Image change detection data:
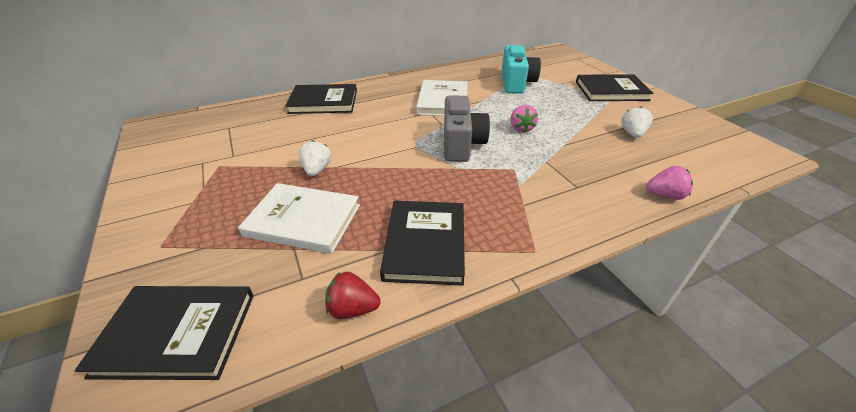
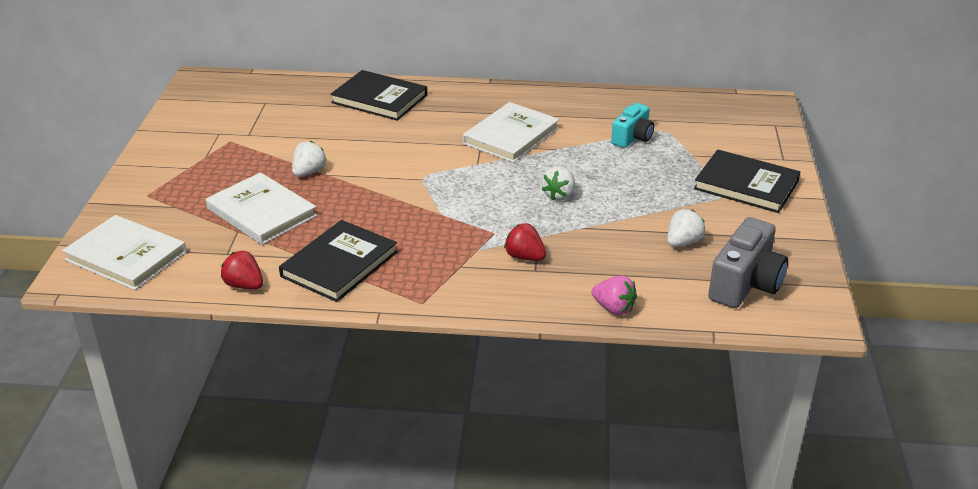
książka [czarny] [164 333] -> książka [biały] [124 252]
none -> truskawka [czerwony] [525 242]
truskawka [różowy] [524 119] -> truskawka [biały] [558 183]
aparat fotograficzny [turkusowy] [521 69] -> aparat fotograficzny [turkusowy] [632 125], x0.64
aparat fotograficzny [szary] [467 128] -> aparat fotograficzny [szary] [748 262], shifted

▸ What the task asks
Where in the entries above does the word "fotograficzny" appear? Copy each line that has it.

▸ Task result
aparat fotograficzny [turkusowy] [521 69] -> aparat fotograficzny [turkusowy] [632 125], x0.64
aparat fotograficzny [szary] [467 128] -> aparat fotograficzny [szary] [748 262], shifted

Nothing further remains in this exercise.